> _What is required_
Take the entries below and print, exactly, the stretch from the line containing "(121, 417) = (451, 370): pink" through the line containing "camera: 75 degrees right, 5 degrees up", both included.

> _Data supplied_
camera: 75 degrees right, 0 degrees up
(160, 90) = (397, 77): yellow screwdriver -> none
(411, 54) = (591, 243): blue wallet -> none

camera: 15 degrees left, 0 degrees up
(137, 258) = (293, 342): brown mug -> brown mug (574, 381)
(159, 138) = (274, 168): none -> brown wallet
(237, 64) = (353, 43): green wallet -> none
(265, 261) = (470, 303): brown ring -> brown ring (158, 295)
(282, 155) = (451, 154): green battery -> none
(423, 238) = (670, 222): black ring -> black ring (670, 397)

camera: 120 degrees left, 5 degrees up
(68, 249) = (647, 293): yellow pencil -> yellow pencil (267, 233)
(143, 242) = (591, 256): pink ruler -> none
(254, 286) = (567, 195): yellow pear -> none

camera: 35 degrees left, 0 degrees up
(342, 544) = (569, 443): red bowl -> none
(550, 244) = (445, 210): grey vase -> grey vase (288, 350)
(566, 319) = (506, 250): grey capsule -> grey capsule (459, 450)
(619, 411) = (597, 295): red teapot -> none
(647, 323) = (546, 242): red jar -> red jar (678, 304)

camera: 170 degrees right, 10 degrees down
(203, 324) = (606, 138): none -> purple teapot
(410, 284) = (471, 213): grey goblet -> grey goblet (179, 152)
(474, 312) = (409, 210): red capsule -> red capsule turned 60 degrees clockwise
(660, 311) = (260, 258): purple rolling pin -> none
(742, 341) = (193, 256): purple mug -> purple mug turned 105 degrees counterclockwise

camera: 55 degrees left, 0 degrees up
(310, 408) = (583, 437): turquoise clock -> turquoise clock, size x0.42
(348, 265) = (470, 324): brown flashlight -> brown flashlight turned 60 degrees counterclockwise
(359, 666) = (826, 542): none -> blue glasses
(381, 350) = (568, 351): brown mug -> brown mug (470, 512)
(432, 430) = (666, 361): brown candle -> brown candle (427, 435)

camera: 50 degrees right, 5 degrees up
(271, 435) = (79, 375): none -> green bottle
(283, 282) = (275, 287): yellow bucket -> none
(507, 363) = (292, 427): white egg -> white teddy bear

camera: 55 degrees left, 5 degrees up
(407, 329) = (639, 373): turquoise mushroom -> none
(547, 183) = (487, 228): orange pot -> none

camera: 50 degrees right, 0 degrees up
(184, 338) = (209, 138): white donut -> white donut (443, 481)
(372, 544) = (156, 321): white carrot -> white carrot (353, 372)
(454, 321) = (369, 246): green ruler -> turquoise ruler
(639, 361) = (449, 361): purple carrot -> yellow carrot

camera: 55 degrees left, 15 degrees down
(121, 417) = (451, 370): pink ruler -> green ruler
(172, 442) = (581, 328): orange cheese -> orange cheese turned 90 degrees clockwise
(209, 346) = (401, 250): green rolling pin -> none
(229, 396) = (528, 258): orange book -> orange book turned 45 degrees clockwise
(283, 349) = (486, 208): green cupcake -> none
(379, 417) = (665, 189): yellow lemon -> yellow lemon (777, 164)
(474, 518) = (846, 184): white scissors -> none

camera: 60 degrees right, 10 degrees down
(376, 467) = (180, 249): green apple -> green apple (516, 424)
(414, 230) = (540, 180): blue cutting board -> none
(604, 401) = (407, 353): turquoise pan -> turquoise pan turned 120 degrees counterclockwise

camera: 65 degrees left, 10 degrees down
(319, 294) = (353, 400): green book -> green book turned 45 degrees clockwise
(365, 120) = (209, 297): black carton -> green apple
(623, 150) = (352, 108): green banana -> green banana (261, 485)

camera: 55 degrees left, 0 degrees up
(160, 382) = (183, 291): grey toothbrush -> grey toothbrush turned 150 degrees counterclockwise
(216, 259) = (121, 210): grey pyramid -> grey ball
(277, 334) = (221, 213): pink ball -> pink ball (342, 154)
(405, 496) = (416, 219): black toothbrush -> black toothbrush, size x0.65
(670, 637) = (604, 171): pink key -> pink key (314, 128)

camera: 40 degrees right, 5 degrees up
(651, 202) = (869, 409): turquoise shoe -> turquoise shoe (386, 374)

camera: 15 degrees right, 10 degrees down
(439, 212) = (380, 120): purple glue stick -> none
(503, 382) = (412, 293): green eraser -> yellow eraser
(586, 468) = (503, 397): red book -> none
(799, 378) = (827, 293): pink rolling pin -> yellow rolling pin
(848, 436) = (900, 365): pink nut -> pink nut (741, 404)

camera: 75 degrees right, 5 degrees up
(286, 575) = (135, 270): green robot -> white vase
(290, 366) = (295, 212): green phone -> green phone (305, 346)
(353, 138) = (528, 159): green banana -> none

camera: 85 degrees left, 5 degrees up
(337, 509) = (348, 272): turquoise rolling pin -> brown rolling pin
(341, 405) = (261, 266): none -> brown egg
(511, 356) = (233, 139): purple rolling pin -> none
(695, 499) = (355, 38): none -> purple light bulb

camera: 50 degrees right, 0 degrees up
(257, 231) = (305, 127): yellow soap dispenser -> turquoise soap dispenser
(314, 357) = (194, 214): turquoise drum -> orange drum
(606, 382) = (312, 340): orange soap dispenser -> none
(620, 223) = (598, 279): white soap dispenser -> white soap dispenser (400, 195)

> _Exercise output_
(121, 417) = (451, 370): pink ruler -> green ruler
(172, 442) = (581, 328): orange cheese -> orange cheese turned 90 degrees clockwise
(209, 346) = (401, 250): green rolling pin -> none
(229, 396) = (528, 258): orange book -> orange book turned 45 degrees clockwise
(283, 349) = (486, 208): green cupcake -> none
(379, 417) = (665, 189): yellow lemon -> yellow lemon (777, 164)
(474, 518) = (846, 184): white scissors -> none

camera: 60 degrees right, 10 degrees down
(376, 467) = (180, 249): green apple -> green apple (516, 424)
(414, 230) = (540, 180): blue cutting board -> none
(604, 401) = (407, 353): turquoise pan -> turquoise pan turned 120 degrees counterclockwise

camera: 65 degrees left, 10 degrees down
(319, 294) = (353, 400): green book -> green book turned 45 degrees clockwise
(365, 120) = (209, 297): black carton -> green apple
(623, 150) = (352, 108): green banana -> green banana (261, 485)

camera: 55 degrees left, 0 degrees up
(160, 382) = (183, 291): grey toothbrush -> grey toothbrush turned 150 degrees counterclockwise
(216, 259) = (121, 210): grey pyramid -> grey ball
(277, 334) = (221, 213): pink ball -> pink ball (342, 154)
(405, 496) = (416, 219): black toothbrush -> black toothbrush, size x0.65
(670, 637) = (604, 171): pink key -> pink key (314, 128)

camera: 40 degrees right, 5 degrees up
(651, 202) = (869, 409): turquoise shoe -> turquoise shoe (386, 374)

camera: 15 degrees right, 10 degrees down
(439, 212) = (380, 120): purple glue stick -> none
(503, 382) = (412, 293): green eraser -> yellow eraser
(586, 468) = (503, 397): red book -> none
(799, 378) = (827, 293): pink rolling pin -> yellow rolling pin
(848, 436) = (900, 365): pink nut -> pink nut (741, 404)

camera: 75 degrees right, 5 degrees up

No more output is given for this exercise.